Content starts

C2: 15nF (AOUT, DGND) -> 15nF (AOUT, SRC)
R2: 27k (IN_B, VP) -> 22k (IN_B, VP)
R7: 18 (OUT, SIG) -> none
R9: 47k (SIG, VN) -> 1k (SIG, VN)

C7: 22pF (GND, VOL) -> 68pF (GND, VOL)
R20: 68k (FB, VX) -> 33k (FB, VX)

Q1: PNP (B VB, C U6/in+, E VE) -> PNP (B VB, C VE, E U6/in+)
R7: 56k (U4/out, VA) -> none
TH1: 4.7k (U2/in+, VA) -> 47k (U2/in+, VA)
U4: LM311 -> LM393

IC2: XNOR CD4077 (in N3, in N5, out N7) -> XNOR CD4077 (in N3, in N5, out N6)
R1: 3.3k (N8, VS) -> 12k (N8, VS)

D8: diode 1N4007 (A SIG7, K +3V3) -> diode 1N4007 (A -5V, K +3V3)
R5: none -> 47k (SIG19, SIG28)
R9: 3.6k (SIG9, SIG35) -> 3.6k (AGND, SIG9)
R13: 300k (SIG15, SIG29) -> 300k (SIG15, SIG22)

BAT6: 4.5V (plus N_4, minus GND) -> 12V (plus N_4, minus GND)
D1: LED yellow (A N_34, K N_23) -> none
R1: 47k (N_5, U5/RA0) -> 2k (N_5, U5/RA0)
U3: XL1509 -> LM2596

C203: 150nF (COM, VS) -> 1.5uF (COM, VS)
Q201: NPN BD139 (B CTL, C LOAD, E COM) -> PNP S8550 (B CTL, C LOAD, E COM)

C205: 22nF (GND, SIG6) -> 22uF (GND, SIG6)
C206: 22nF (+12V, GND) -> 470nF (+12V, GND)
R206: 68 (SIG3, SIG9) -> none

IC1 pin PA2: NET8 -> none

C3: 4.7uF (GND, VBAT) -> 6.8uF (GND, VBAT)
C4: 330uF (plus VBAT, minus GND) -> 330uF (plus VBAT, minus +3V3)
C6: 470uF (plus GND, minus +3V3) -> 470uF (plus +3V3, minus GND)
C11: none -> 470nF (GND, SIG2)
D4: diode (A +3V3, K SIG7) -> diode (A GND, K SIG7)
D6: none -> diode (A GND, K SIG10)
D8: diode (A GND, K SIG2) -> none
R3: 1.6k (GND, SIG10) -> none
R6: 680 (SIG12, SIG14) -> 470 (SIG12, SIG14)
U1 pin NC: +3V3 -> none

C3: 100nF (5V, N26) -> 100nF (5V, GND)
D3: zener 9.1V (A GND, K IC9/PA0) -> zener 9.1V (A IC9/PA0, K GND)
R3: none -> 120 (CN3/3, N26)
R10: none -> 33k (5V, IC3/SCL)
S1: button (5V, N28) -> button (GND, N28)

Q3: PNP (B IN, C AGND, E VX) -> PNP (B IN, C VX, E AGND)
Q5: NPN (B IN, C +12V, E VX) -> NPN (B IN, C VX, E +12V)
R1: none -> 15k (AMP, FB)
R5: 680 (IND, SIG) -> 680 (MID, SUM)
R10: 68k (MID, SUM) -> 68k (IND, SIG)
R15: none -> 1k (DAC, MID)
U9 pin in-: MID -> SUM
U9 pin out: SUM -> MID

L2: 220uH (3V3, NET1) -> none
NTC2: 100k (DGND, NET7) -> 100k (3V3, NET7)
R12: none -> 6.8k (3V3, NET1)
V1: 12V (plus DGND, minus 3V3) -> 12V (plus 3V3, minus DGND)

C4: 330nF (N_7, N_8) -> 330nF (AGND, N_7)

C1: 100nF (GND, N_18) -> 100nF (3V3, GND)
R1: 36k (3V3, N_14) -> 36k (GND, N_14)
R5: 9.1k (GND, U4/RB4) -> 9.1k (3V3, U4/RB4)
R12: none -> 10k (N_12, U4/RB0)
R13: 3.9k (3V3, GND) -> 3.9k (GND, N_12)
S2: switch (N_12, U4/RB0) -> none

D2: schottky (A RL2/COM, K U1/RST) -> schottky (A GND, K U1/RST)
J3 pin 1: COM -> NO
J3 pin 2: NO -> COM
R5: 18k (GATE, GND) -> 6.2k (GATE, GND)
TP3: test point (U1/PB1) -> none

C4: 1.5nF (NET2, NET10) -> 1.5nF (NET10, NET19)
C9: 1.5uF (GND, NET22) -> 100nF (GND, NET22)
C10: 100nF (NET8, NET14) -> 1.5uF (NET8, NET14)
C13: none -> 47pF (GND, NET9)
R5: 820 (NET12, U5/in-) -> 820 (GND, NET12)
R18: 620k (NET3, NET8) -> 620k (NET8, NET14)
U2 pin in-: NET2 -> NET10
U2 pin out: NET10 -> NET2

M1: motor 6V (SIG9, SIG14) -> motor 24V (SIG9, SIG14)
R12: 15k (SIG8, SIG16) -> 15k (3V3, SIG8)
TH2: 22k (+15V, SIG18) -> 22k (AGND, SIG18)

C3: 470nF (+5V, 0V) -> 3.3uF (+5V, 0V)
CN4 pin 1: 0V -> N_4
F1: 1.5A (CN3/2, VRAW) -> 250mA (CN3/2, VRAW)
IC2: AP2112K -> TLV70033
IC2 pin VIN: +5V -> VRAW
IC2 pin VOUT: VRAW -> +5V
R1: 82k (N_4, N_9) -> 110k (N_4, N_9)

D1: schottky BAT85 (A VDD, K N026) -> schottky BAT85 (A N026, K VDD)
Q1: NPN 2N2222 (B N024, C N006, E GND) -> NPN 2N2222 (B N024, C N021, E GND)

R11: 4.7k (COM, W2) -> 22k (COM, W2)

Content ends

### EXERCISE
Your output should be an exact copy of the lines from the one containing "Q1: NPN 2N2222" through the last line of the data above.

### WRITTEN RESPONSE
Q1: NPN 2N2222 (B N024, C N006, E GND) -> NPN 2N2222 (B N024, C N021, E GND)

R11: 4.7k (COM, W2) -> 22k (COM, W2)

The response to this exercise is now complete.